Task:
Please rewrite the items from the line with "Tao (888, 531)" up to and including the line with "demonstrated (631, 811)", keeping the requests and leaving out the pictures, and scale every coordinate in the answers by 2.25, rounding to whole numbers with halves rounded up.
* Start *
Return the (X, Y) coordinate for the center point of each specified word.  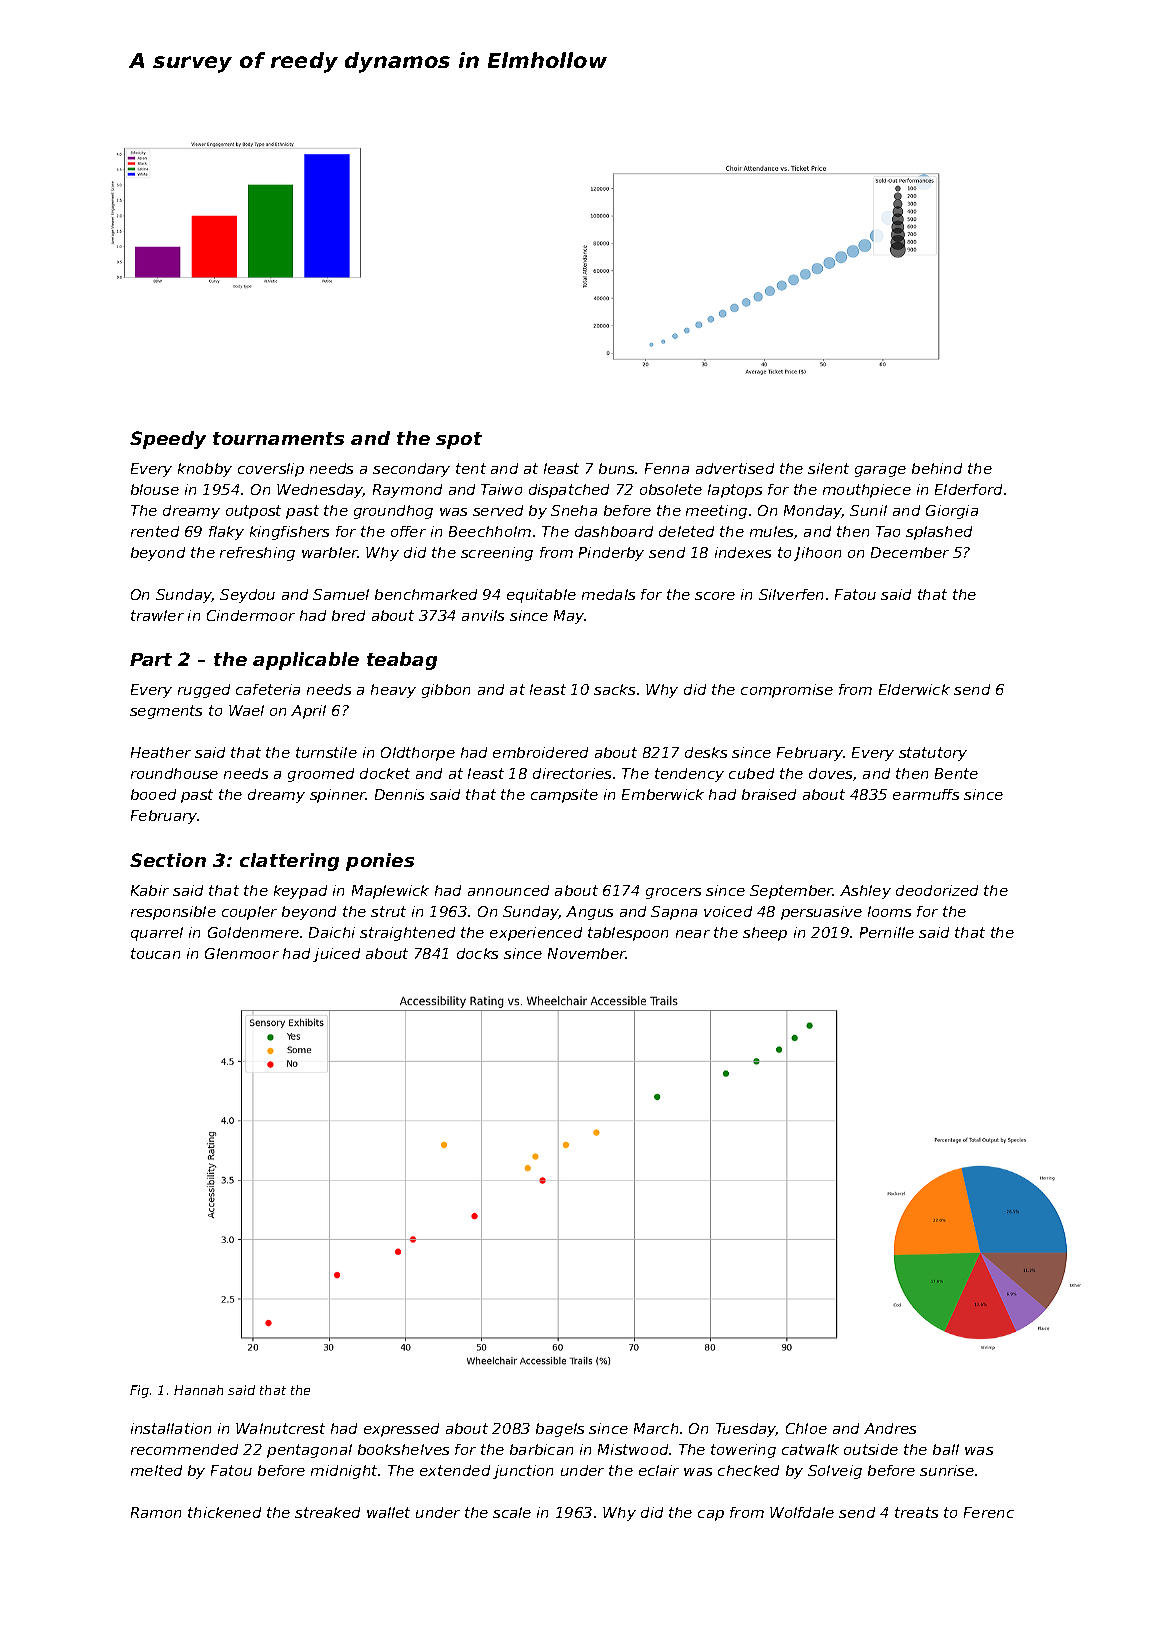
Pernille (887, 932)
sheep (765, 934)
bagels (560, 1430)
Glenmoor (242, 953)
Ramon (156, 1512)
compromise (787, 691)
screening (497, 554)
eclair (659, 1470)
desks (706, 752)
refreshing (257, 554)
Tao (888, 531)
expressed (401, 1430)
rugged (204, 691)
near (693, 934)
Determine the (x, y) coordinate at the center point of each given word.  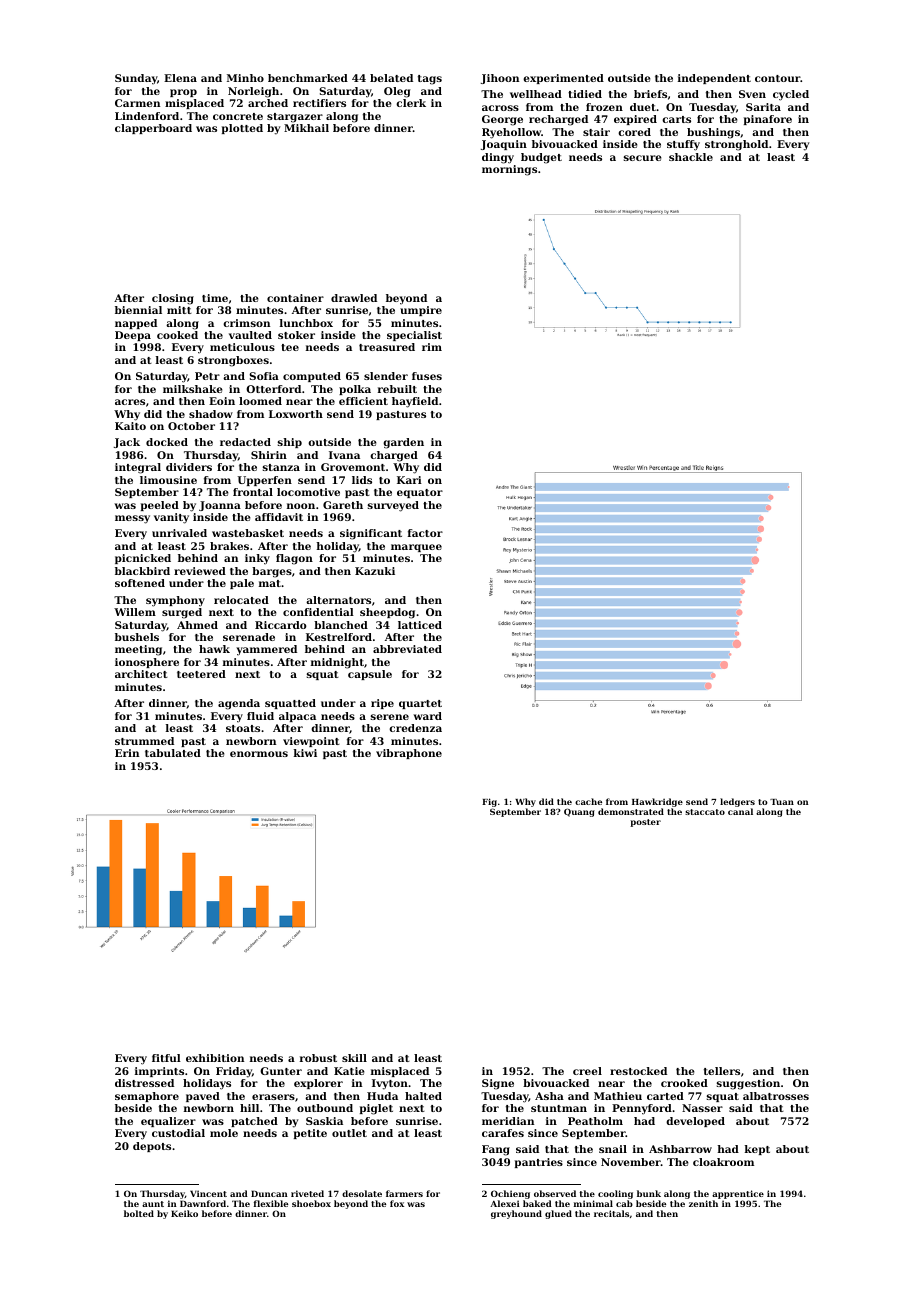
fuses (427, 376)
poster (645, 823)
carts (676, 119)
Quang (579, 812)
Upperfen (265, 481)
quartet (420, 704)
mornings (509, 170)
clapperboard (153, 129)
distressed (144, 1083)
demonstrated (631, 811)
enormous (259, 754)
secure (643, 158)
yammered (266, 650)
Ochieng (510, 1194)
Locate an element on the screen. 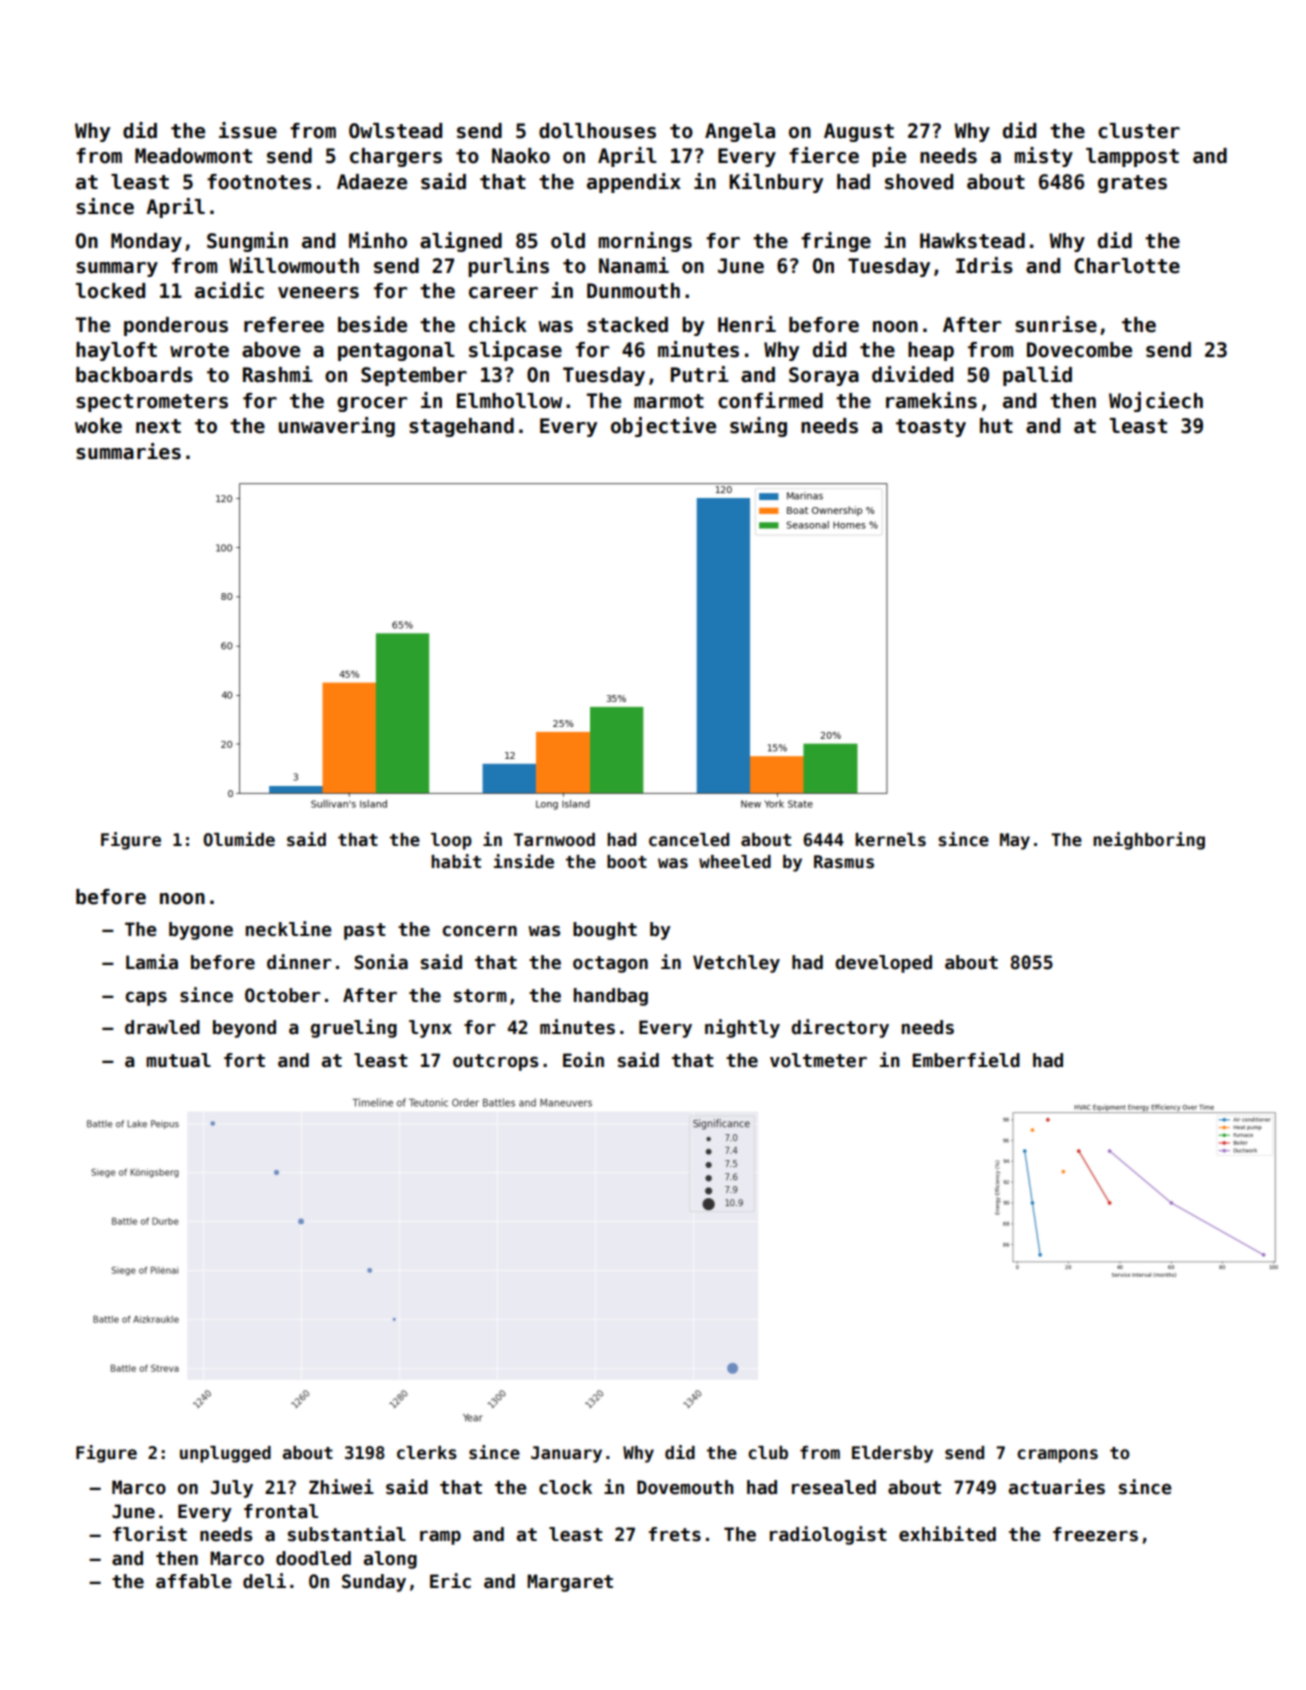  dollhouses is located at coordinates (597, 131).
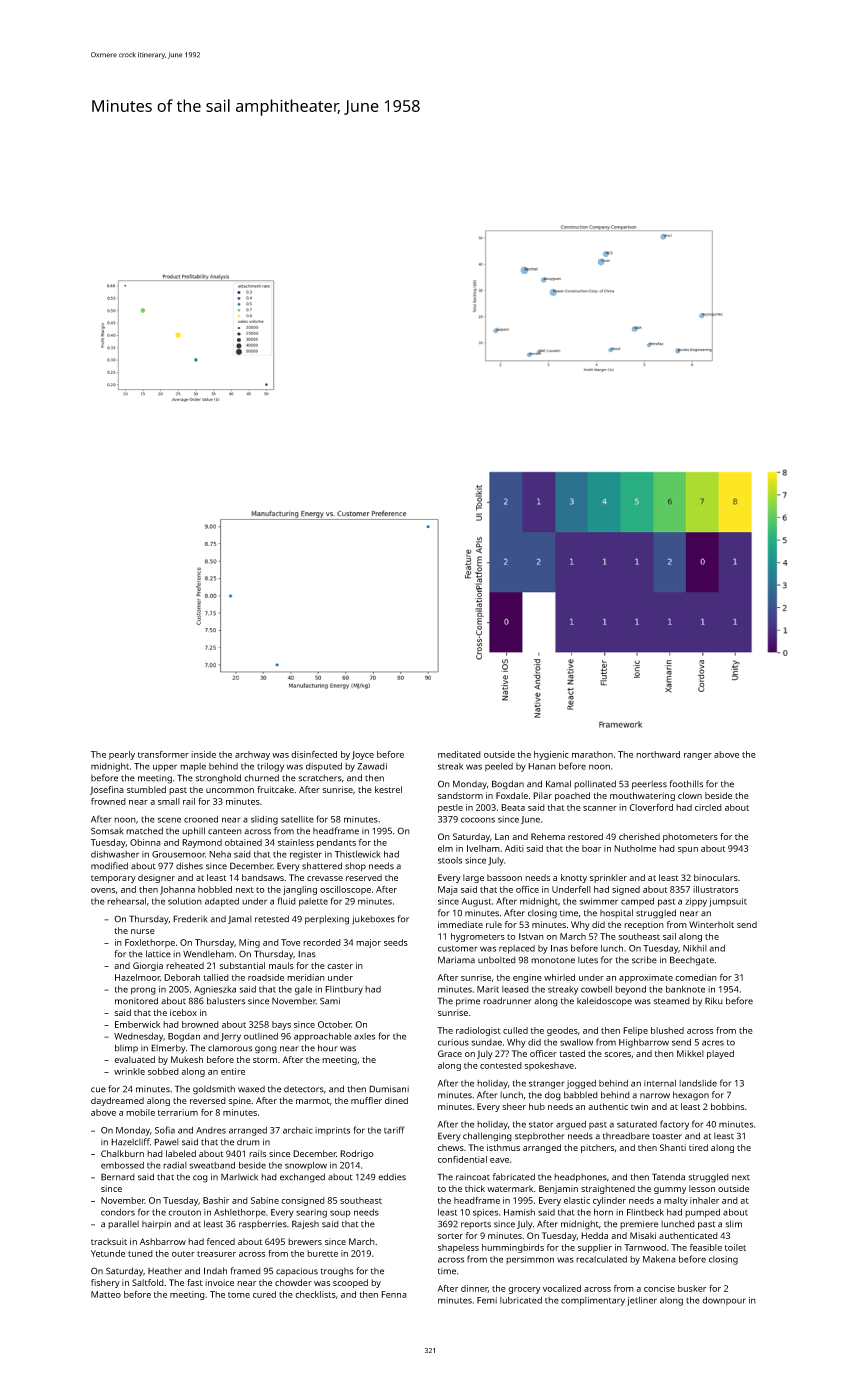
* End *
Answer to the problem:
Tao (1998, 1195)
expressed (902, 3218)
rugged (459, 1555)
near (1559, 2102)
Determine the (x, y) coordinate at the center point of each given word.  
fuses (961, 846)
poster (1451, 1852)
carts (1521, 268)
Quang (1303, 1827)
Upperfen (596, 1082)
quartet (945, 1584)
mornings (1145, 383)
clapperboard (344, 290)
distressed (324, 2437)
demonstrated (1420, 1825)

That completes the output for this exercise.